____ DATASET RECORDS

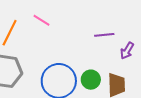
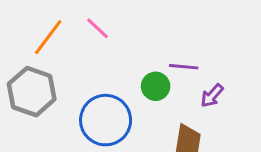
green circle: (91, 80) -> (156, 86), moved

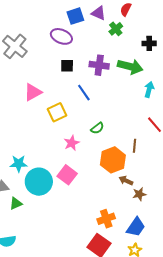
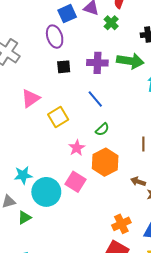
purple ellipse: (61, 36) -> (55, 37), turned 55
blue line: (84, 93) -> (95, 99), moved
orange hexagon: (113, 160) -> (105, 162), moved

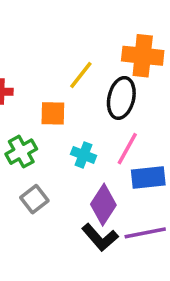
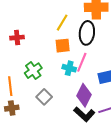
orange square: (53, 113) -> (63, 46), moved
pink line: (127, 149) -> (82, 62), moved

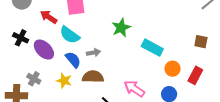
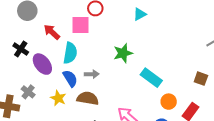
cyan semicircle: (70, 35) -> (70, 53), turned -125

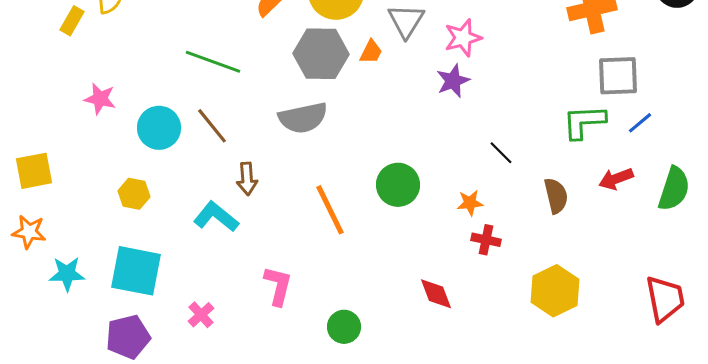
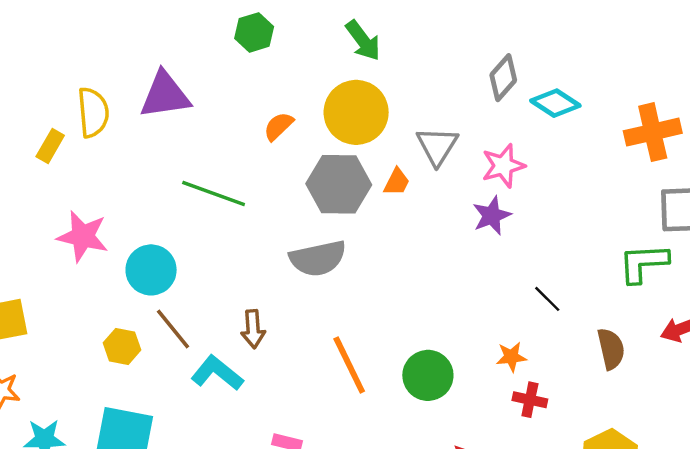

________

**INSTRUCTIONS FOR THE TASK**
Keep every word of the records exact as you write them out, but drop the pictures.

**SOLUTION TO THIS EXERCISE**
green circle: (91, 80) -> (156, 86), moved

purple ellipse: (61, 36) -> (55, 37), turned 55
blue line: (84, 93) -> (95, 99), moved
orange hexagon: (113, 160) -> (105, 162), moved

orange square: (53, 113) -> (63, 46), moved
pink line: (127, 149) -> (82, 62), moved

cyan semicircle: (70, 35) -> (70, 53), turned -125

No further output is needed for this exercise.